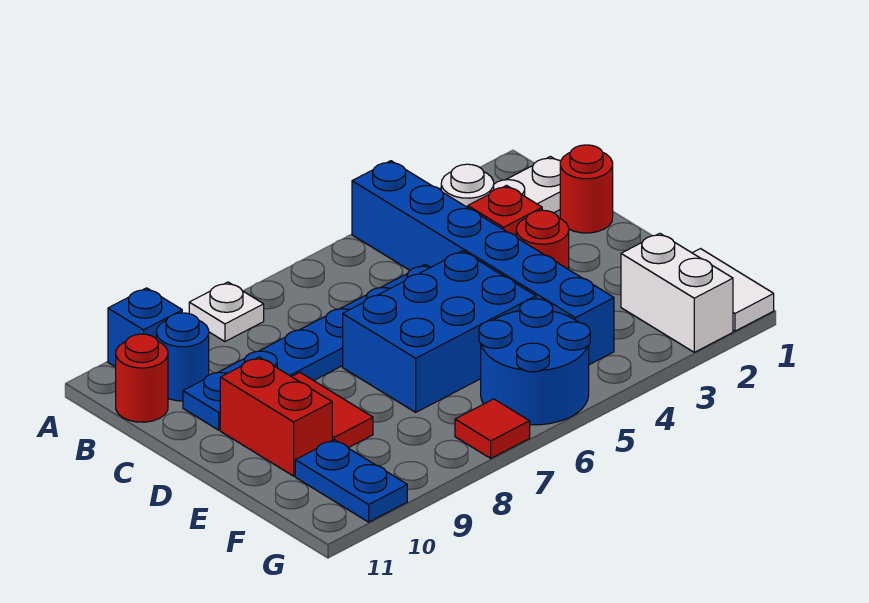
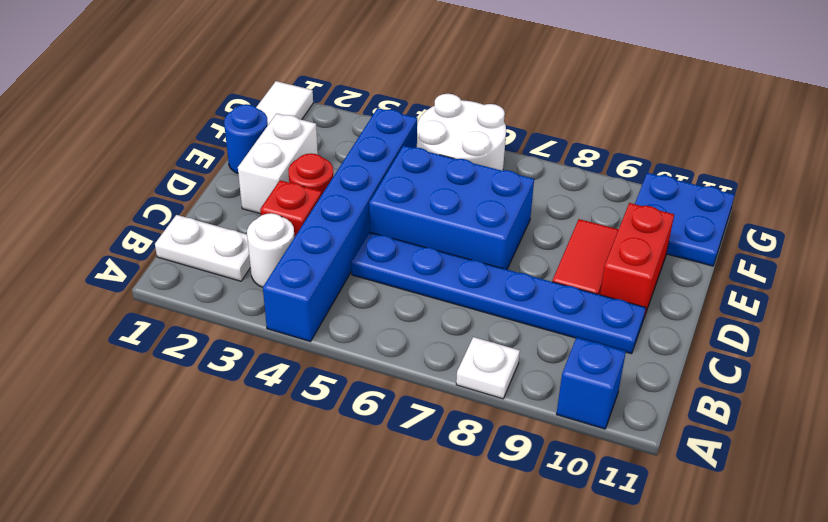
blue round brick B10 level 1 -> blue round brick E1 level 1
red round brick B11 level 1 -> none
red round brick C1 level 1 -> none
white brick F2:G2 level 1 -> white brick D2:E2 level 1
blue round brick F5:G6 level 1 -> white round brick F5:G6 level 1
blue plate F10:G10 level 1 -> blue plate F10:G11 level 1
red tile G7 level 1 -> none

> [Task] Starting at the line that contains "white brick F2:G2", transcribe every line through the last line of the entries above, exactly, and nothing else.

> [Answer box]
white brick F2:G2 level 1 -> white brick D2:E2 level 1
blue round brick F5:G6 level 1 -> white round brick F5:G6 level 1
blue plate F10:G10 level 1 -> blue plate F10:G11 level 1
red tile G7 level 1 -> none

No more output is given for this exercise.